_Work task_.
What the task requires is an exact printout of the listing below, pictures excluded.

_Given data_.
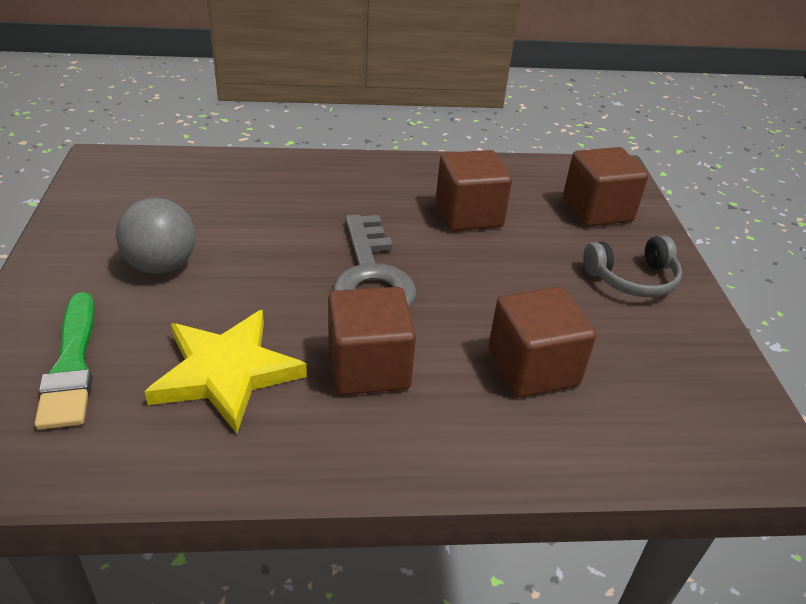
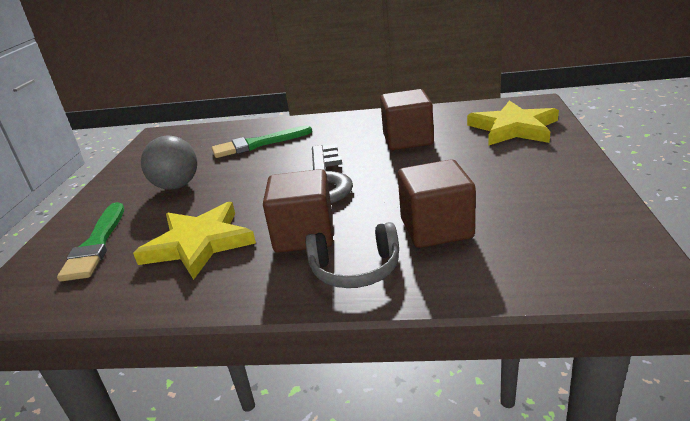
camera: 15 degrees right, 10 degrees down
(262, 198) = (258, 144): none -> green brush
(597, 210) = (513, 128): brown cube -> yellow star
(632, 278) = (535, 167): grey headphones -> grey headphones (355, 269)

_Output for this task_.
camera: 15 degrees right, 10 degrees down
(262, 198) = (258, 144): none -> green brush
(597, 210) = (513, 128): brown cube -> yellow star
(632, 278) = (535, 167): grey headphones -> grey headphones (355, 269)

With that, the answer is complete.